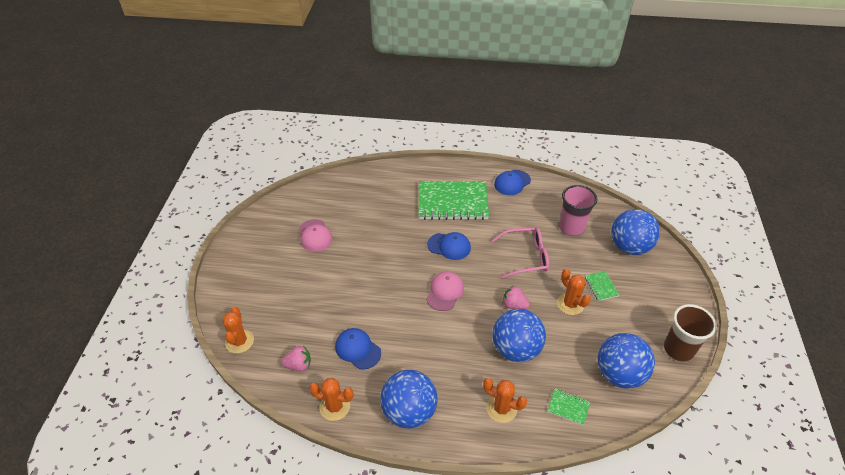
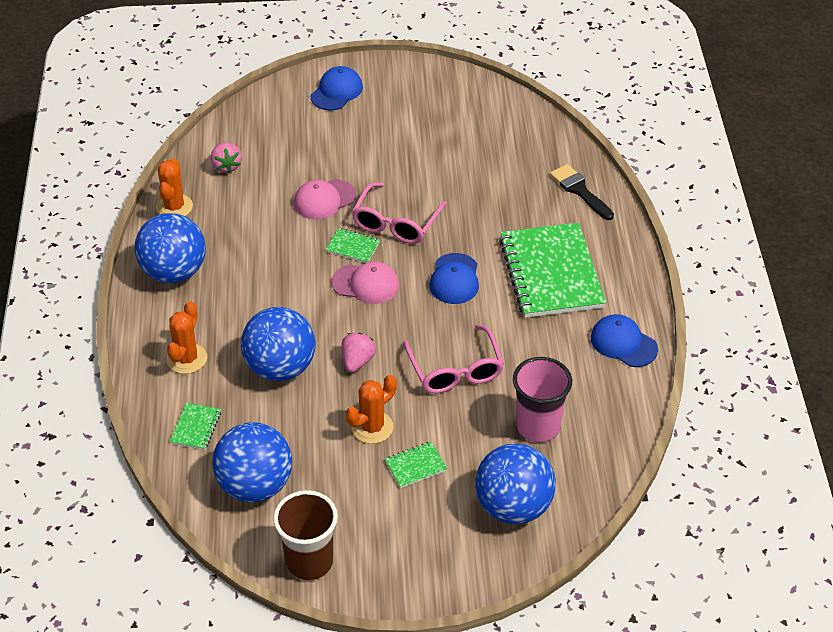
camera: 80 degrees right, 0 degrees up
(239, 341) = (252, 111): orange cactus -> none
(315, 235) = (438, 138): pink cap -> pink cap (324, 199)
(358, 349) = (256, 213): blue cap -> blue cap (336, 91)
(386, 178) = (579, 190): none -> black brush
(391, 268) = (396, 223): none -> pink glasses
(408, 295) = (353, 247): none -> green notebook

▶ _Task directions_:
Return every line above where "pink" appears.

▶ _Answer for this exercise_:
(315, 235) = (438, 138): pink cap -> pink cap (324, 199)
(391, 268) = (396, 223): none -> pink glasses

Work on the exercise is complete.